- About this exercise
What you return must match the records below exactly, apart from the omitted pictures.

BEGIN

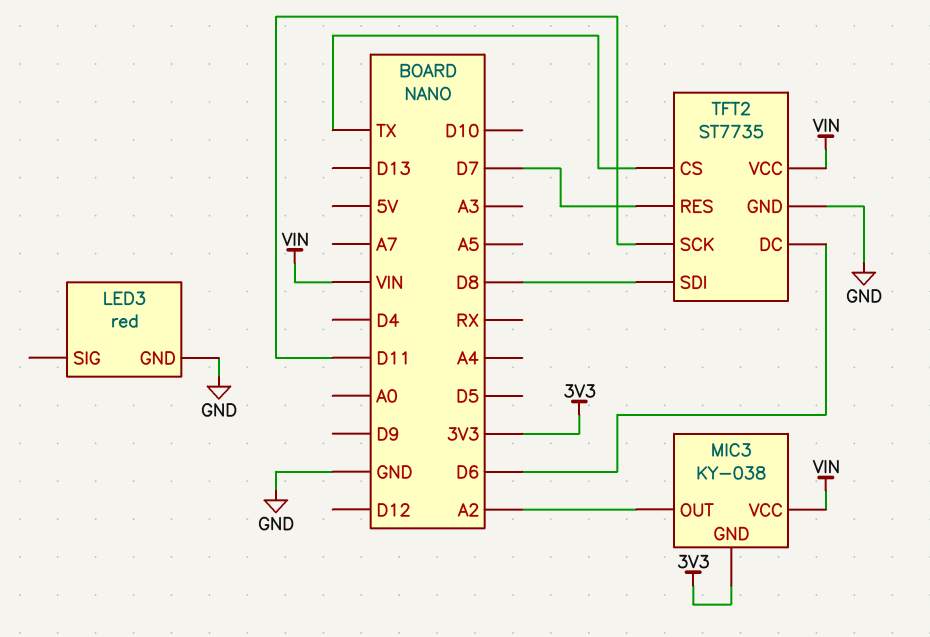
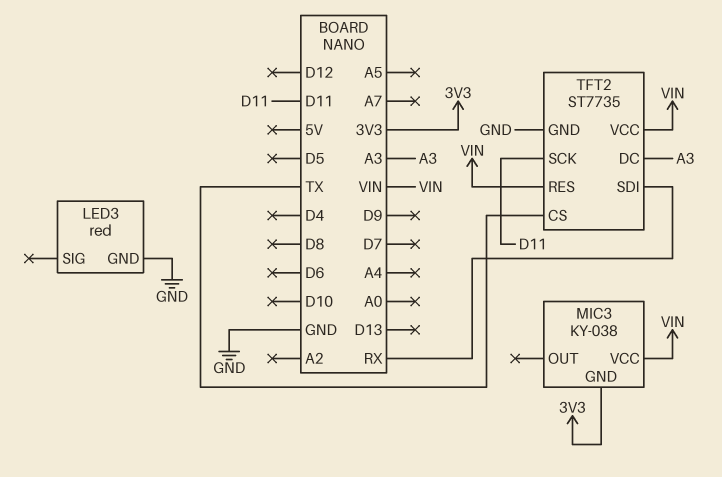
MIC3 pin OUT: A2 -> none
TFT2 pin DC: D6 -> A3
TFT2 pin RES: D7 -> VIN
TFT2 pin SDI: D8 -> RX

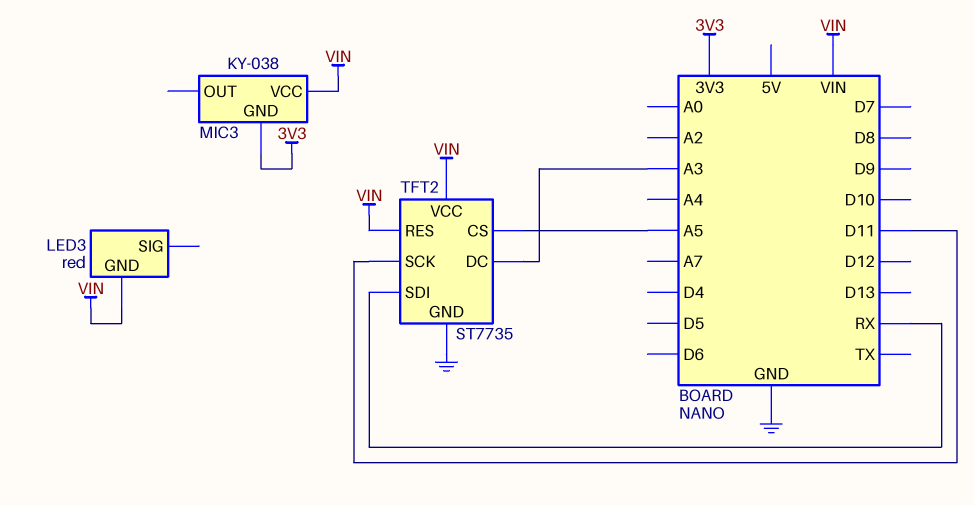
LED3 pin GND: GND -> VIN
TFT2 pin CS: TX -> A5

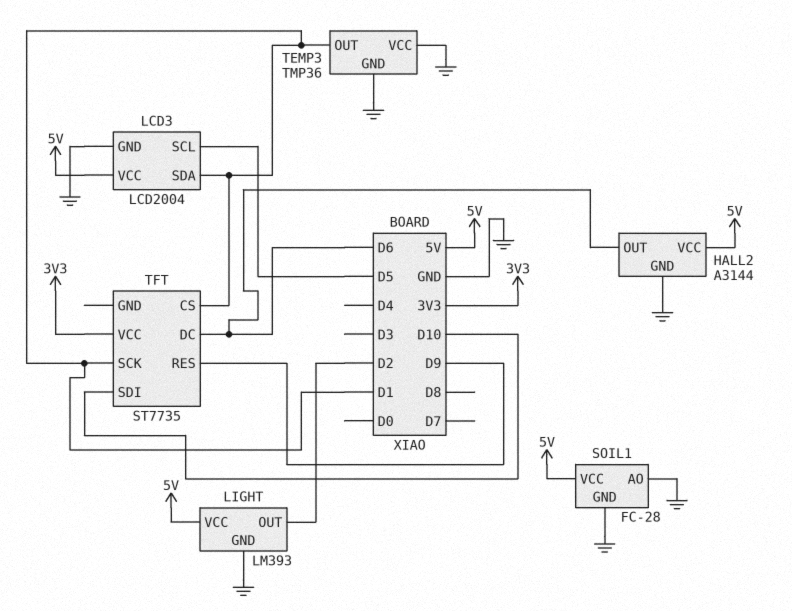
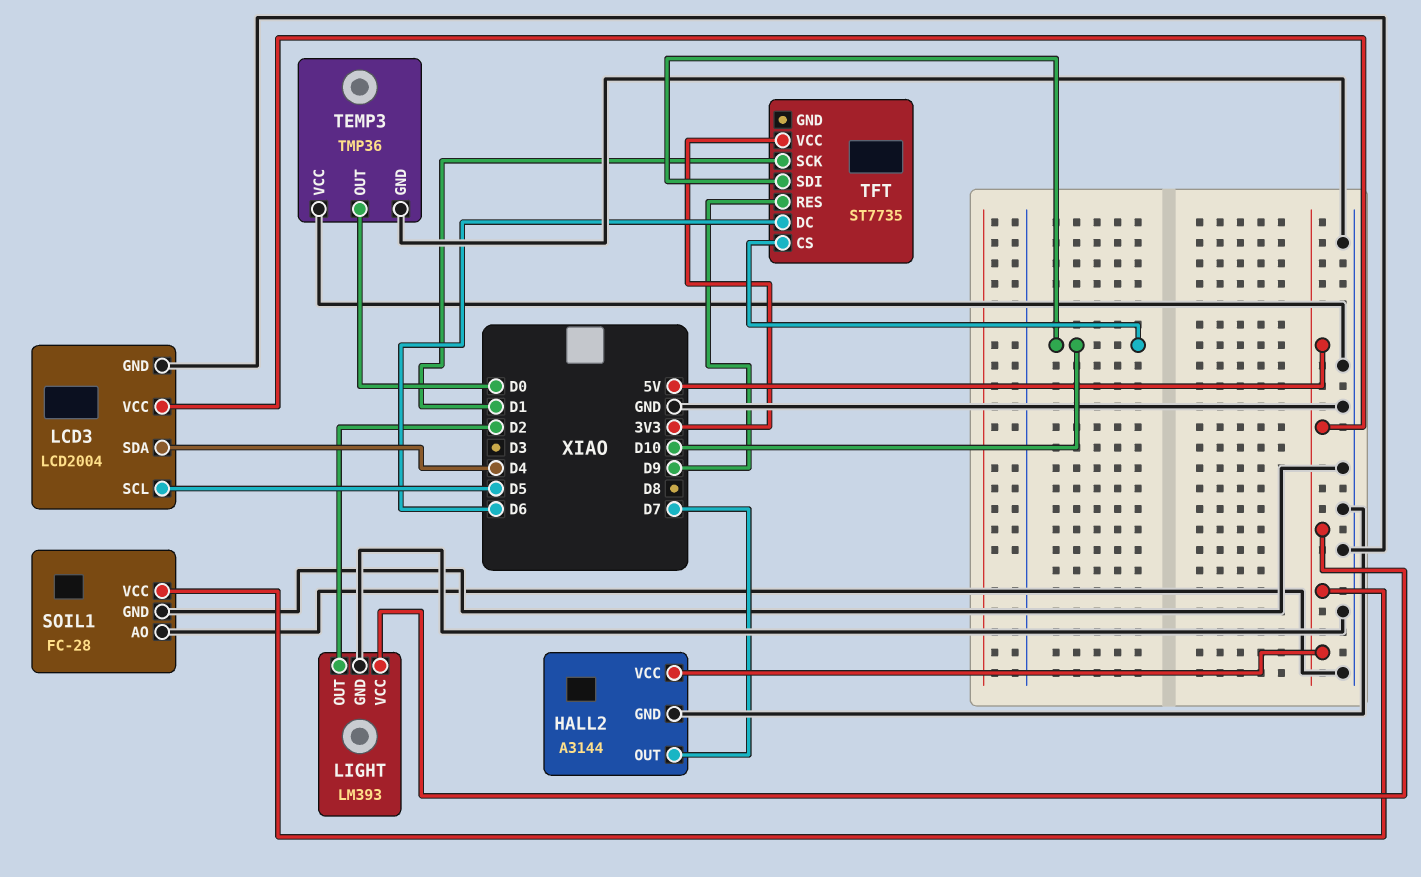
HALL2 pin OUT: D6 -> D7
LCD3 pin SDA: D1 -> D4
TEMP3 pin OUT: D1 -> D0
TFT pin CS: D1 -> D10

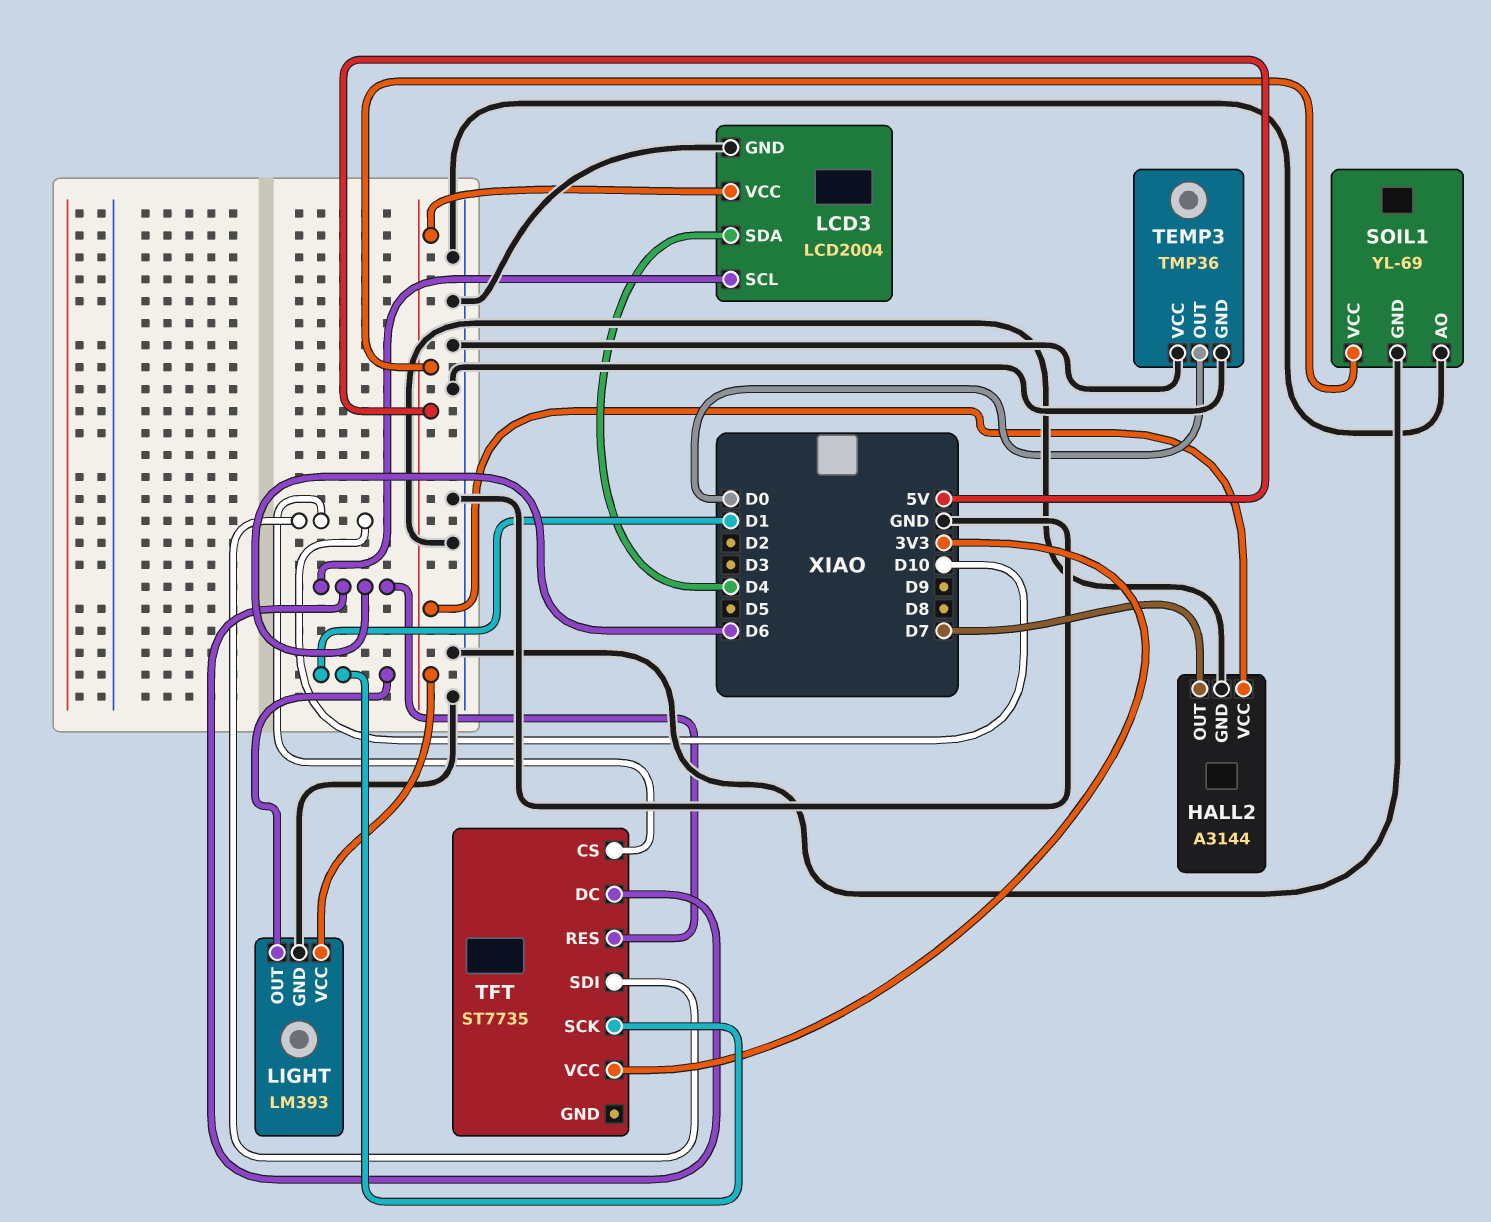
LCD3 pin SCL: D5 -> D6
LIGHT pin OUT: D2 -> D1
SOIL1: FC-28 -> YL-69
TFT pin RES: D9 -> D6

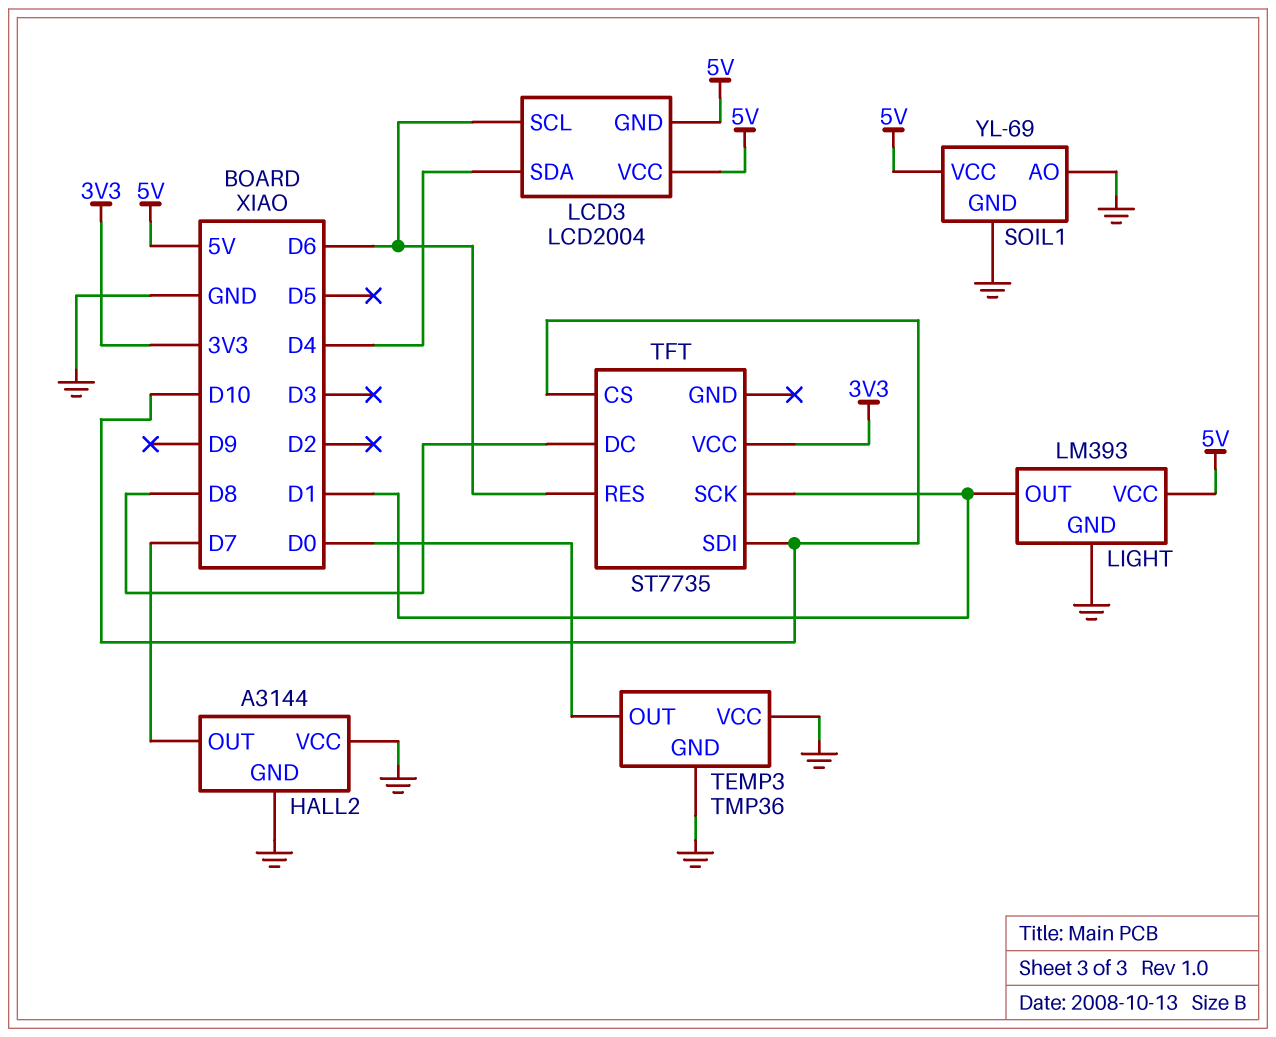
HALL2 pin VCC: 5V -> GND
LCD3 pin GND: GND -> 5V
TFT pin DC: D6 -> D8

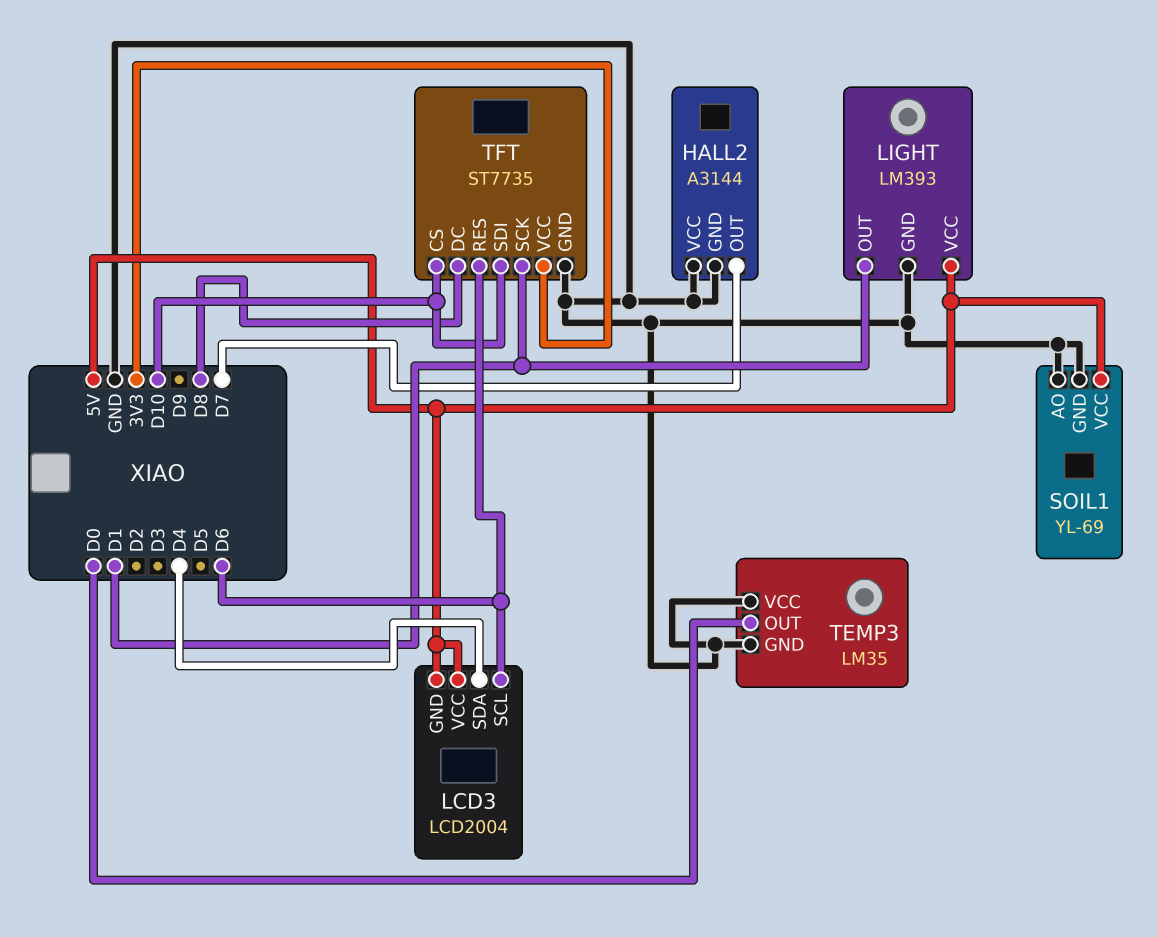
TEMP3: TMP36 -> LM35
TFT pin GND: none -> GND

END

- Completed task
MIC3 pin OUT: A2 -> none
TFT2 pin DC: D6 -> A3
TFT2 pin RES: D7 -> VIN
TFT2 pin SDI: D8 -> RX

LED3 pin GND: GND -> VIN
TFT2 pin CS: TX -> A5

HALL2 pin OUT: D6 -> D7
LCD3 pin SDA: D1 -> D4
TEMP3 pin OUT: D1 -> D0
TFT pin CS: D1 -> D10

LCD3 pin SCL: D5 -> D6
LIGHT pin OUT: D2 -> D1
SOIL1: FC-28 -> YL-69
TFT pin RES: D9 -> D6

HALL2 pin VCC: 5V -> GND
LCD3 pin GND: GND -> 5V
TFT pin DC: D6 -> D8

TEMP3: TMP36 -> LM35
TFT pin GND: none -> GND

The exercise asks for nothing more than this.